* Problem details
Could you repeat the listing below exactly while leaving its pictures behind?

* Dataset content
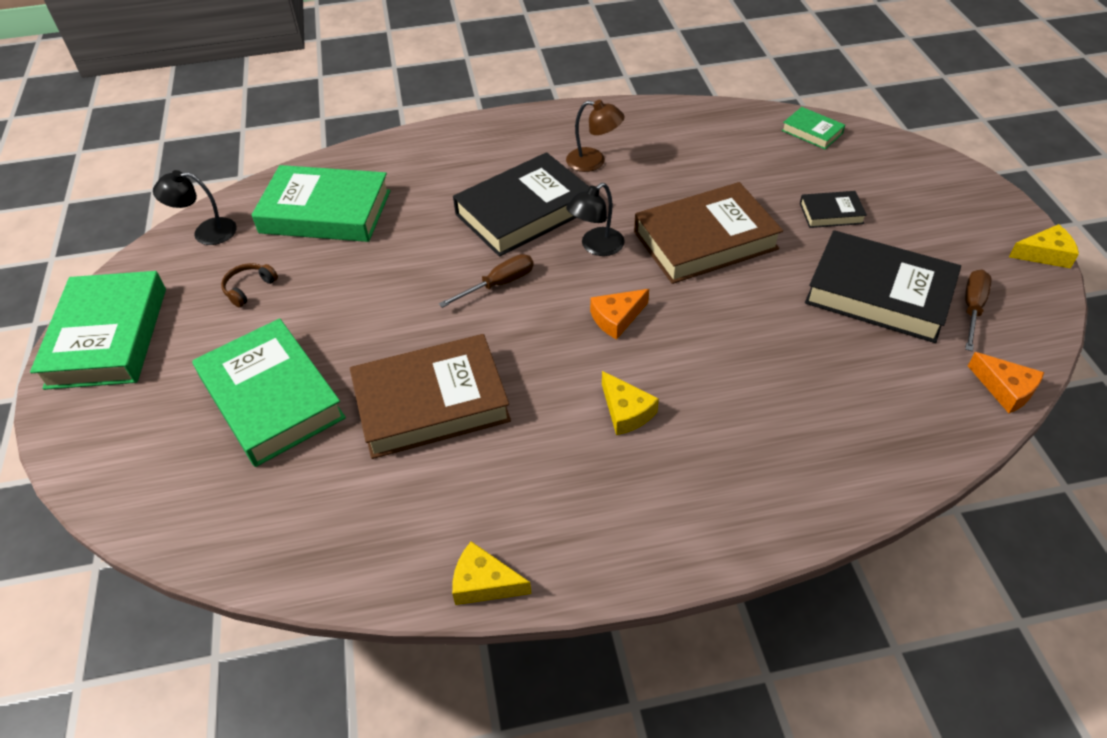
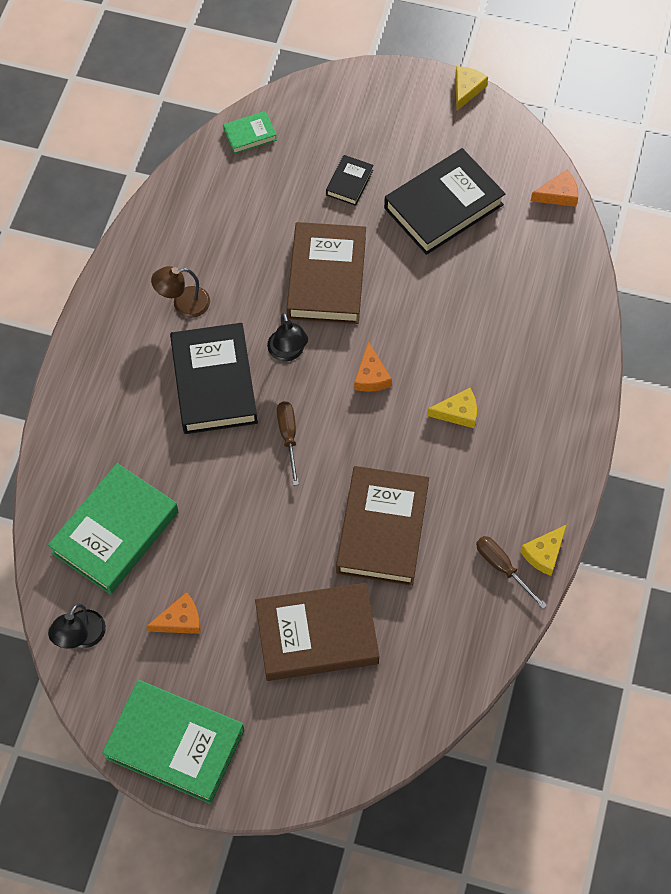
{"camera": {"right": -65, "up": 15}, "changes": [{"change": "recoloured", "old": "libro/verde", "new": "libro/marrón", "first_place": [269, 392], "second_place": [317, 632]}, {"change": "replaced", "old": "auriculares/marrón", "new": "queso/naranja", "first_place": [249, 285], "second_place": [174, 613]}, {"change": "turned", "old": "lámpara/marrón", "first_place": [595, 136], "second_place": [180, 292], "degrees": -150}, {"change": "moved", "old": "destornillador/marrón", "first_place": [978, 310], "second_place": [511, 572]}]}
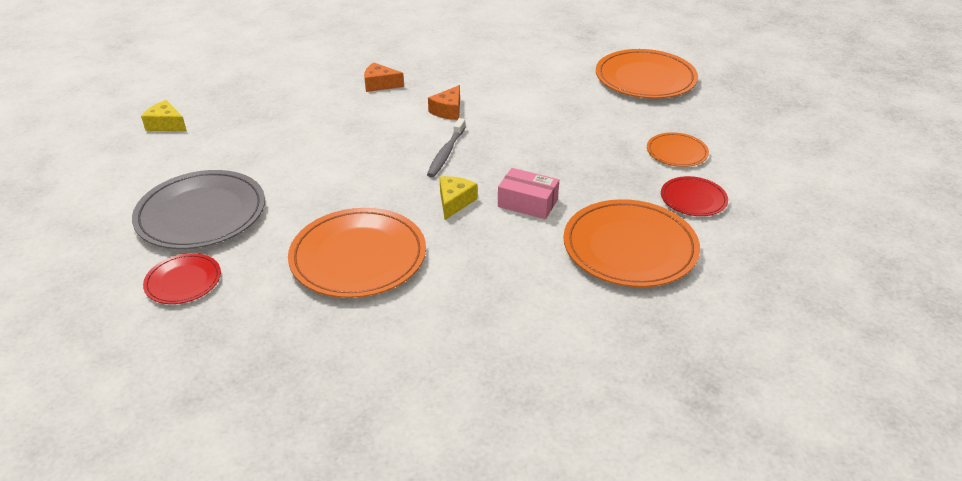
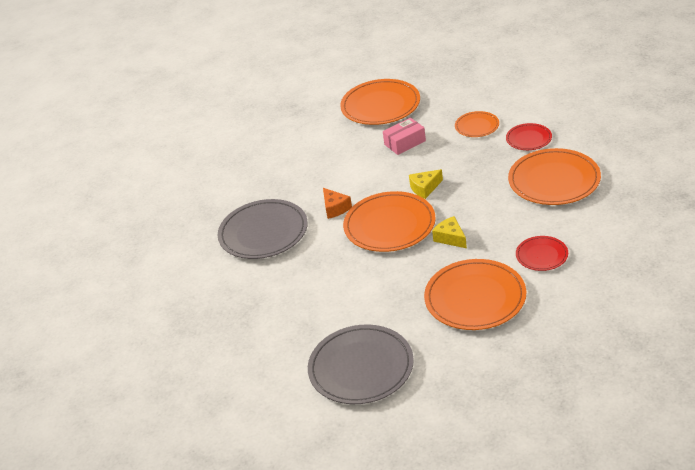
{"camera": {"right": -50, "up": 0}, "changes": [{"change": "moved", "old": "queso/amarillo", "first_place": [164, 115], "second_place": [426, 184]}, {"change": "moved", "old": "plato/rojo", "first_place": [182, 278], "second_place": [542, 253]}, {"change": "replaced", "old": "queso/naranja", "new": "plato/gris", "first_place": [384, 77], "second_place": [263, 229]}, {"change": "replaced", "old": "cepillo de dientes/gris", "new": "plato/naranja", "first_place": [446, 147], "second_place": [389, 221]}, {"change": "moved", "old": "caja/rosa", "first_place": [528, 193], "second_place": [404, 136]}]}
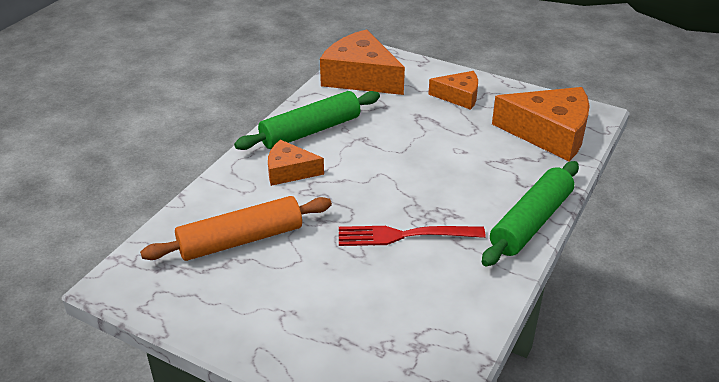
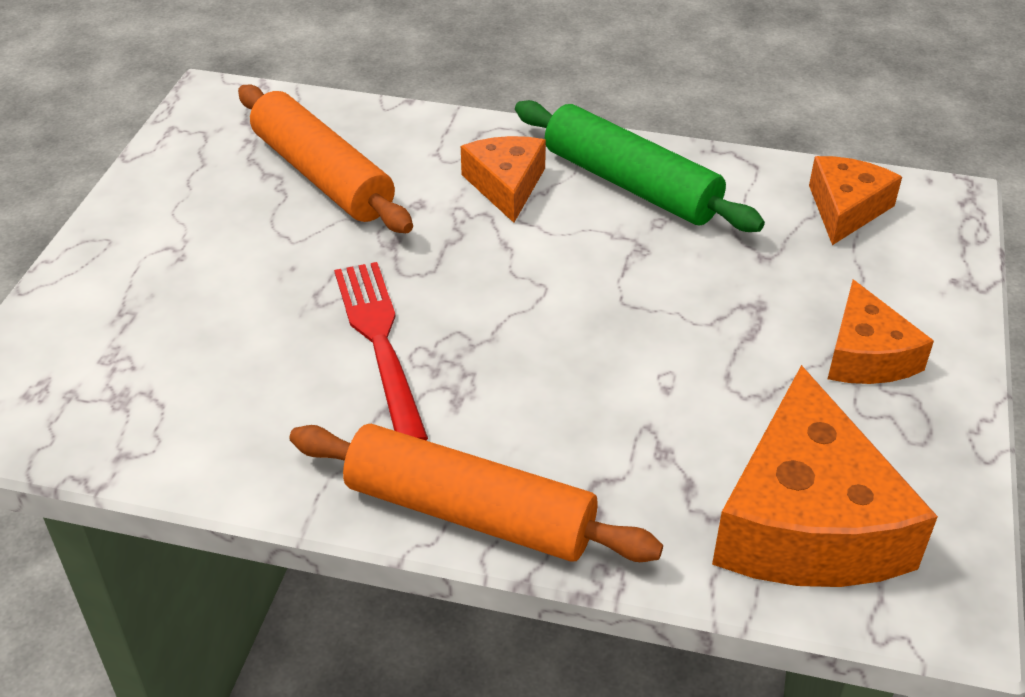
{"camera": {"right": 75, "up": 5}, "changes": [{"change": "resized", "old": "queso/naranja", "first_place": [362, 62], "second_place": [855, 200], "factor": 0.56}, {"change": "recoloured", "old": "rodillo/verde", "new": "rodillo/naranja", "first_place": [530, 213], "second_place": [476, 493]}]}
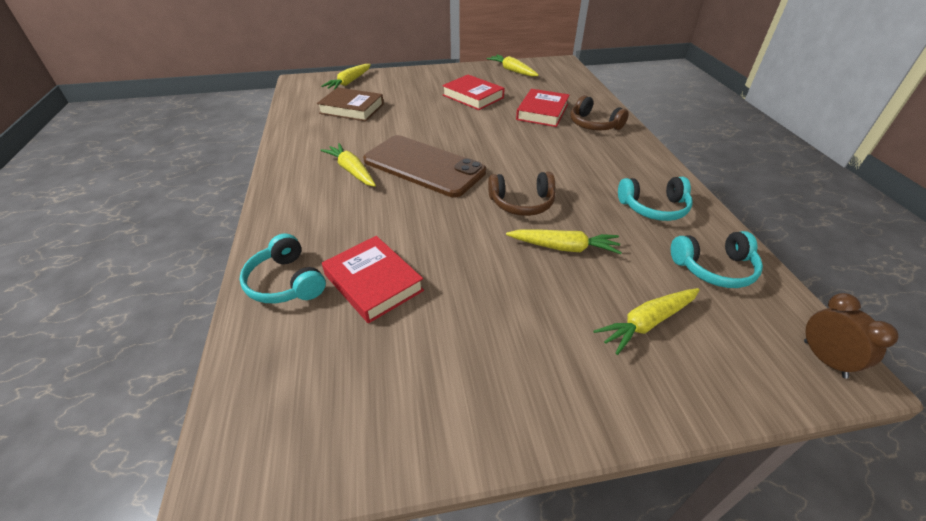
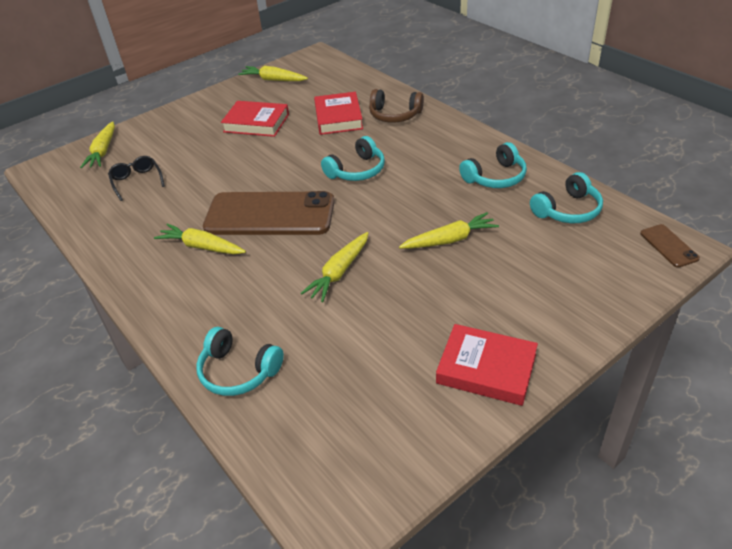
{"camera": {"right": -25, "up": 0}, "changes": [{"change": "replaced", "old": "libro/marrón", "new": "gafas/negro", "first_place": [350, 104], "second_place": [136, 178]}, {"change": "moved", "old": "libro/rojo", "first_place": [373, 279], "second_place": [487, 365]}, {"change": "removed", "old": "auriculares/marrón", "first_place": [521, 194]}, {"change": "moved", "old": "zanahoria/amarillo", "first_place": [646, 321], "second_place": [334, 267]}, {"change": "replaced", "old": "despertador/marrón", "new": "móvil/marrón", "first_place": [851, 335], "second_place": [670, 246]}, {"change": "added", "new": "auriculares/turquesa", "second_place": [353, 158]}]}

* Exercise output
{"camera": {"right": -65, "up": 15}, "changes": [{"change": "recoloured", "old": "libro/verde", "new": "libro/marrón", "first_place": [269, 392], "second_place": [317, 632]}, {"change": "replaced", "old": "auriculares/marrón", "new": "queso/naranja", "first_place": [249, 285], "second_place": [174, 613]}, {"change": "turned", "old": "lámpara/marrón", "first_place": [595, 136], "second_place": [180, 292], "degrees": -150}, {"change": "moved", "old": "destornillador/marrón", "first_place": [978, 310], "second_place": [511, 572]}]}
{"camera": {"right": -50, "up": 0}, "changes": [{"change": "moved", "old": "queso/amarillo", "first_place": [164, 115], "second_place": [426, 184]}, {"change": "moved", "old": "plato/rojo", "first_place": [182, 278], "second_place": [542, 253]}, {"change": "replaced", "old": "queso/naranja", "new": "plato/gris", "first_place": [384, 77], "second_place": [263, 229]}, {"change": "replaced", "old": "cepillo de dientes/gris", "new": "plato/naranja", "first_place": [446, 147], "second_place": [389, 221]}, {"change": "moved", "old": "caja/rosa", "first_place": [528, 193], "second_place": [404, 136]}]}
{"camera": {"right": 75, "up": 5}, "changes": [{"change": "resized", "old": "queso/naranja", "first_place": [362, 62], "second_place": [855, 200], "factor": 0.56}, {"change": "recoloured", "old": "rodillo/verde", "new": "rodillo/naranja", "first_place": [530, 213], "second_place": [476, 493]}]}
{"camera": {"right": -25, "up": 0}, "changes": [{"change": "replaced", "old": "libro/marrón", "new": "gafas/negro", "first_place": [350, 104], "second_place": [136, 178]}, {"change": "moved", "old": "libro/rojo", "first_place": [373, 279], "second_place": [487, 365]}, {"change": "removed", "old": "auriculares/marrón", "first_place": [521, 194]}, {"change": "moved", "old": "zanahoria/amarillo", "first_place": [646, 321], "second_place": [334, 267]}, {"change": "replaced", "old": "despertador/marrón", "new": "móvil/marrón", "first_place": [851, 335], "second_place": [670, 246]}, {"change": "added", "new": "auriculares/turquesa", "second_place": [353, 158]}]}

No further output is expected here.